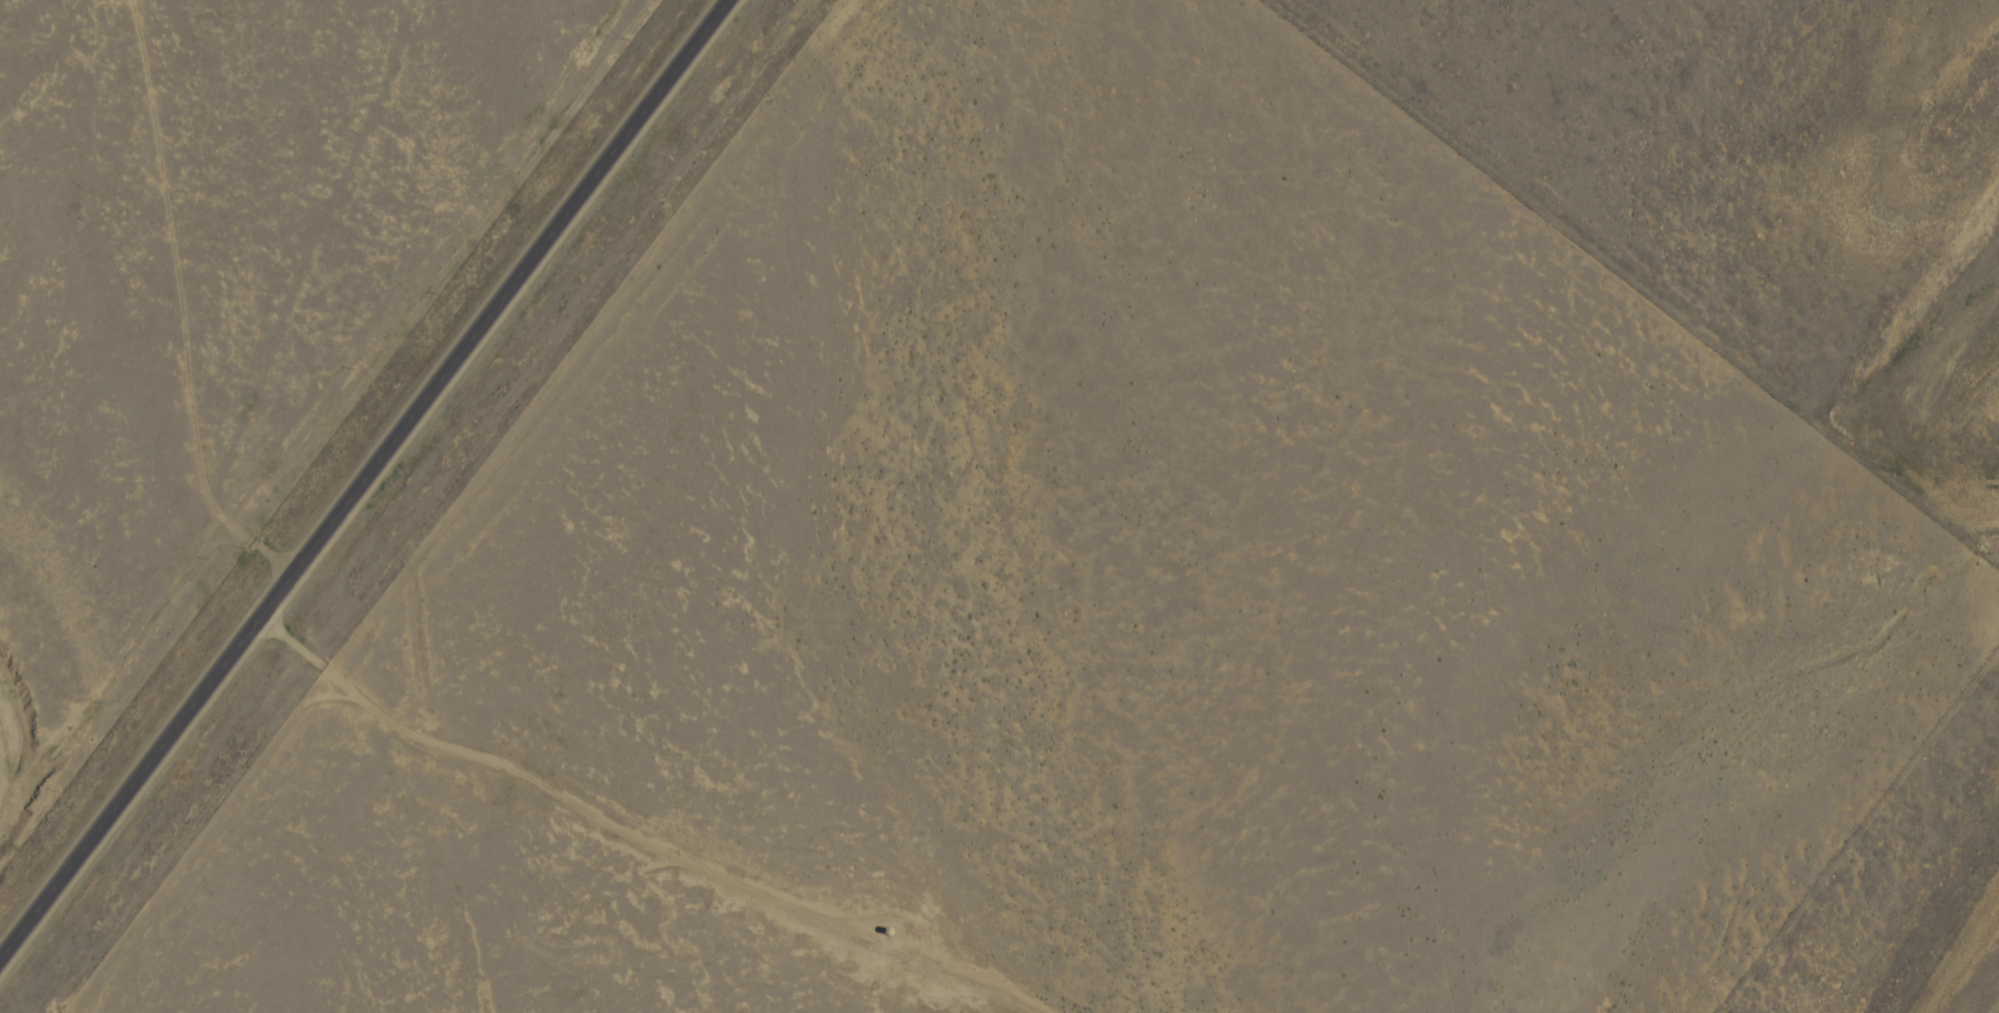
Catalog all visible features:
road: (64, 71)
airport: (1752, 191)
road: (1632, 283)
road: (363, 479)
road: (645, 830)
road: (1859, 832)
airport: (1904, 889)

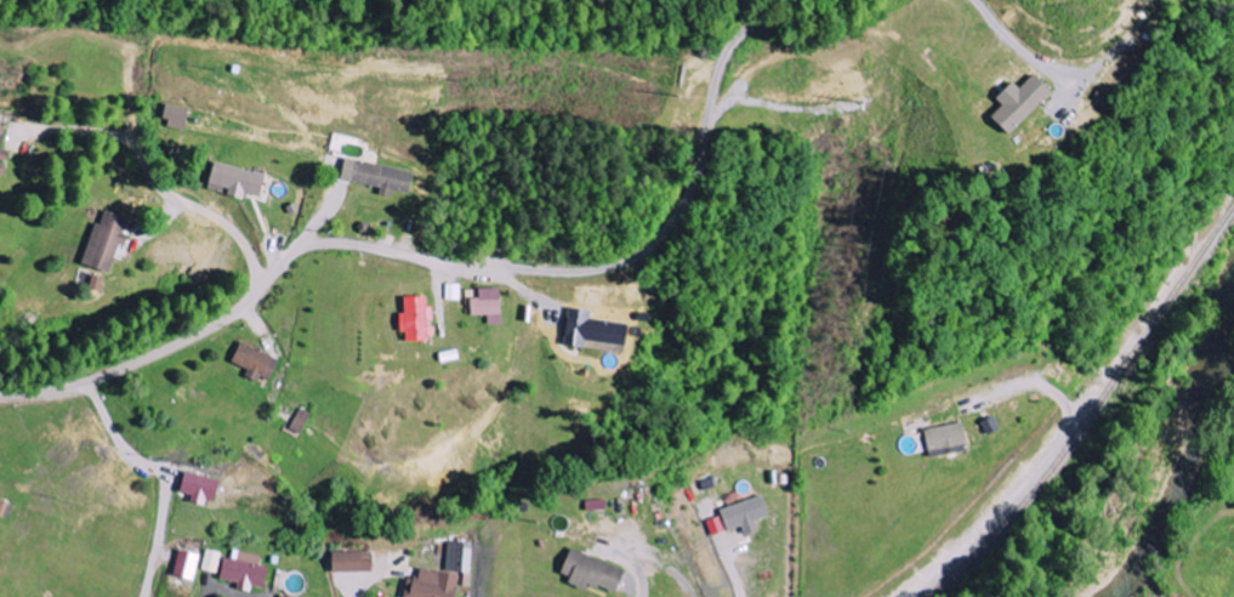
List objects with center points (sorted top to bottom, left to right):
building: (1024, 102)
building: (180, 116)
building: (6, 147)
road: (158, 175)
building: (382, 176)
building: (241, 180)
building: (109, 240)
building: (99, 283)
building: (454, 291)
road: (237, 305)
building: (492, 305)
building: (420, 319)
building: (596, 330)
building: (258, 362)
railway: (1094, 410)
river: (1178, 469)
building: (203, 487)
building: (743, 516)
building: (460, 556)
building: (212, 560)
building: (355, 561)
building: (188, 564)
building: (246, 570)
building: (596, 572)
building: (435, 584)
building: (286, 596)

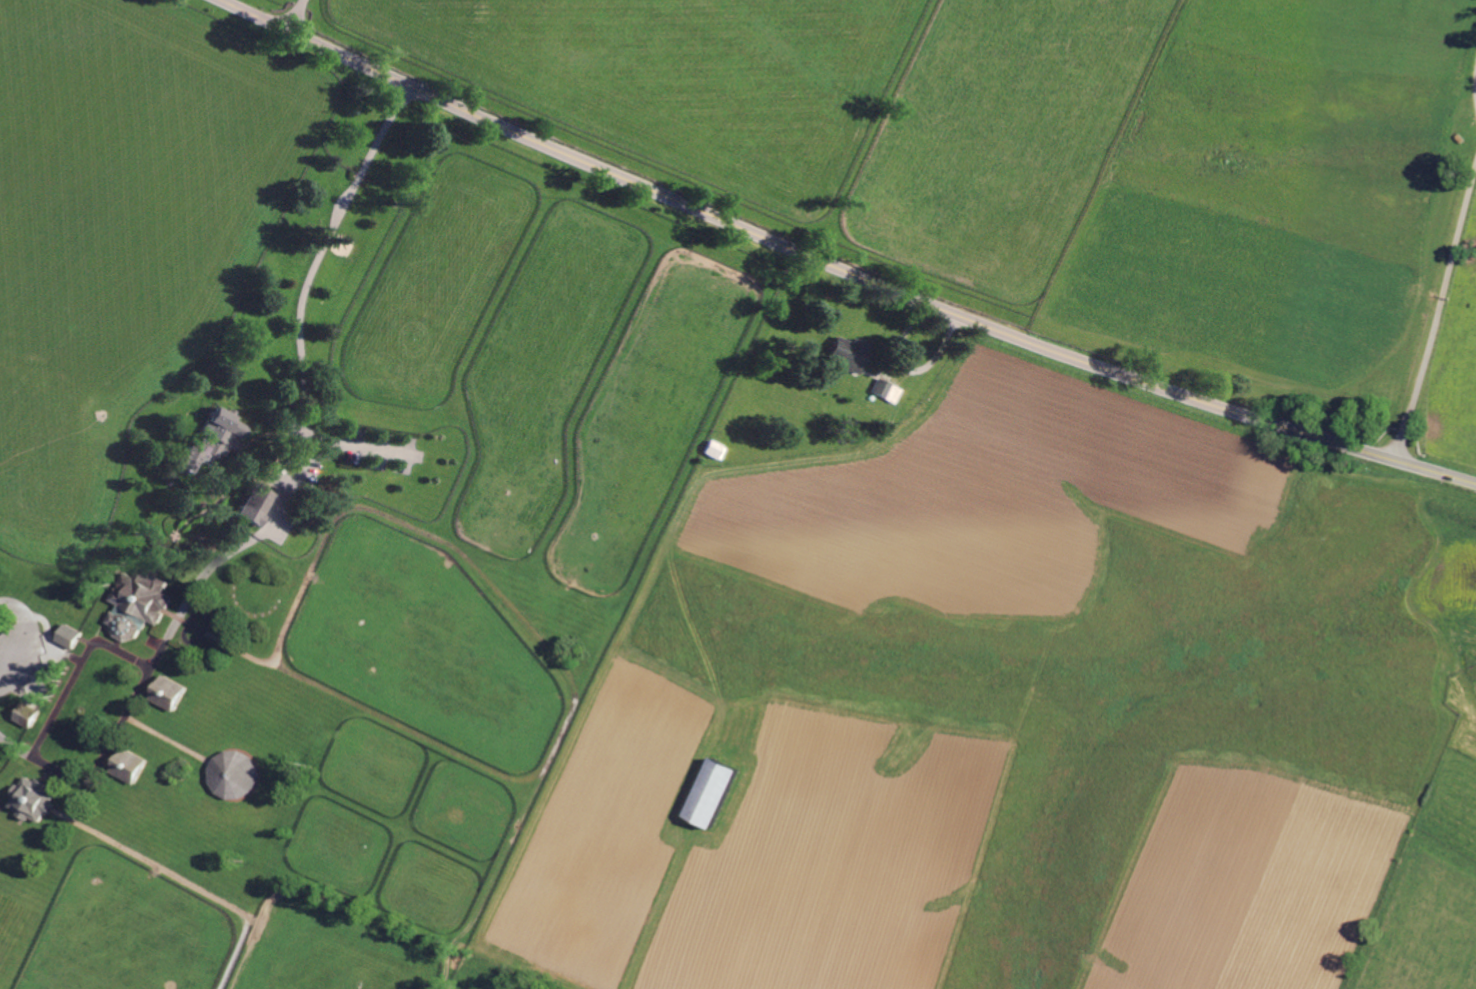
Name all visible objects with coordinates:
road: (295, 15)
road: (838, 268)
road: (301, 298)
road: (1437, 316)
building: (852, 354)
building: (214, 440)
road: (360, 445)
building: (257, 508)
road: (219, 559)
building: (143, 606)
road: (78, 673)
building: (173, 694)
road: (113, 739)
building: (720, 794)
building: (37, 800)

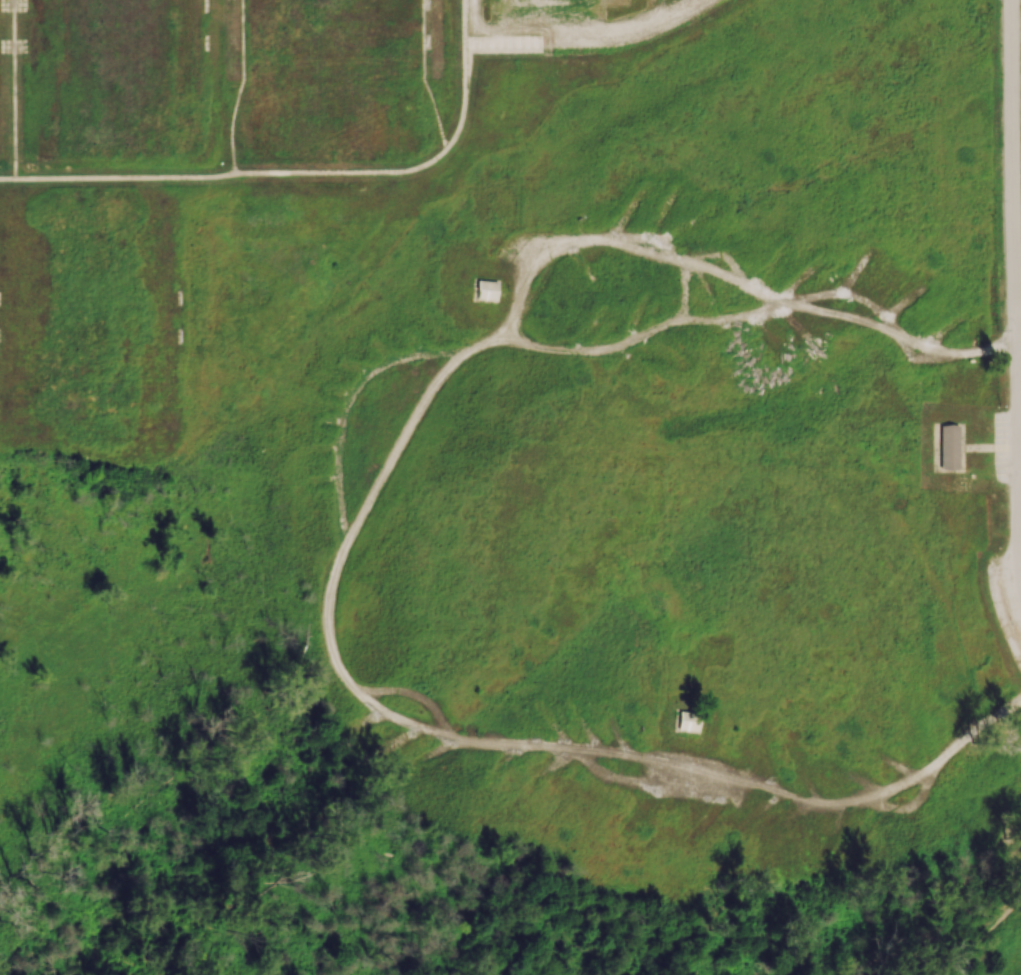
+++
Leaving the pictures out, set down all of the data again exactly.

SOLUTION TO THIS PROBLEM -
Catalog all visible features:
road: (64, 71)
airport: (1752, 191)
road: (1632, 283)
road: (363, 479)
road: (645, 830)
road: (1859, 832)
airport: (1904, 889)

List objects with center points (sorted top to bottom, left to right):
building: (1024, 102)
building: (180, 116)
building: (6, 147)
road: (158, 175)
building: (382, 176)
building: (241, 180)
building: (109, 240)
building: (99, 283)
building: (454, 291)
road: (237, 305)
building: (492, 305)
building: (420, 319)
building: (596, 330)
building: (258, 362)
railway: (1094, 410)
river: (1178, 469)
building: (203, 487)
building: (743, 516)
building: (460, 556)
building: (212, 560)
building: (355, 561)
building: (188, 564)
building: (246, 570)
building: (596, 572)
building: (435, 584)
building: (286, 596)

Name all visible objects with coordinates:
road: (295, 15)
road: (838, 268)
road: (301, 298)
road: (1437, 316)
building: (852, 354)
building: (214, 440)
road: (360, 445)
building: (257, 508)
road: (219, 559)
building: (143, 606)
road: (78, 673)
building: (173, 694)
road: (113, 739)
building: (720, 794)
building: (37, 800)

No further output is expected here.